# Problem to solve
Reproduce every line of the records below word for word, but leave out the pictures.
# # # # # # #
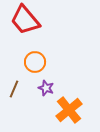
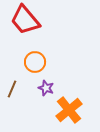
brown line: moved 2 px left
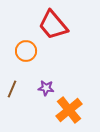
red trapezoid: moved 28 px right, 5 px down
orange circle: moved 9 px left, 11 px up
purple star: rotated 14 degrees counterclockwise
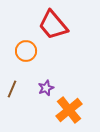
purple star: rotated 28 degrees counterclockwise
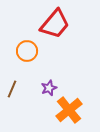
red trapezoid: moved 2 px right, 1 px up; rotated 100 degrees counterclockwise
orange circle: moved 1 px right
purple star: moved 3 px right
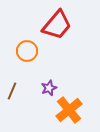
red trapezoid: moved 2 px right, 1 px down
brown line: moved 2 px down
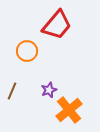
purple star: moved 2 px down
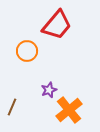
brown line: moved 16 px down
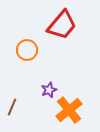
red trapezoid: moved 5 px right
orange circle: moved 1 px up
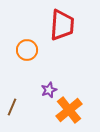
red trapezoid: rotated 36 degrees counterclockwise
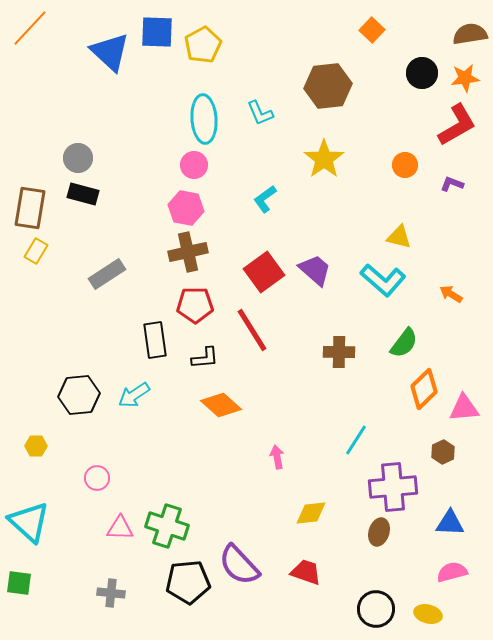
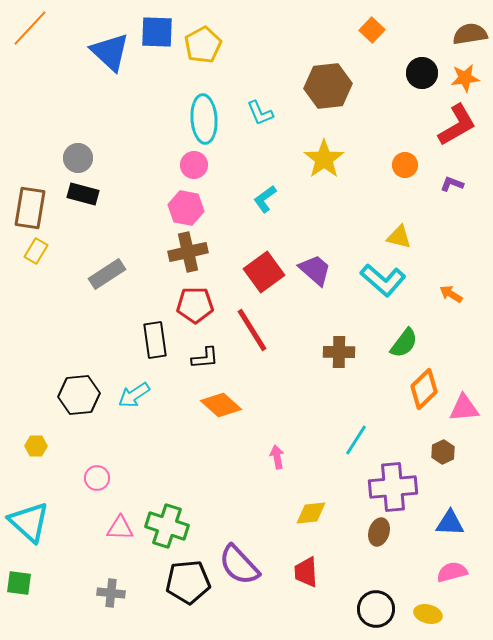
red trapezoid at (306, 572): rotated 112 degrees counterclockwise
# # # # # # #
# Output for this task
brown line: moved 2 px left
red trapezoid: moved 28 px right, 5 px down
orange circle: moved 9 px left, 11 px up
purple star: rotated 14 degrees counterclockwise
purple star: rotated 28 degrees counterclockwise
red trapezoid: moved 2 px right, 1 px up; rotated 100 degrees counterclockwise
orange circle: moved 1 px right
purple star: moved 3 px right
red trapezoid: moved 2 px right, 1 px down
brown line: moved 2 px down
purple star: moved 2 px down
brown line: moved 16 px down
red trapezoid: moved 5 px right
orange circle: moved 1 px up
red trapezoid: rotated 36 degrees counterclockwise
red trapezoid at (306, 572): rotated 112 degrees counterclockwise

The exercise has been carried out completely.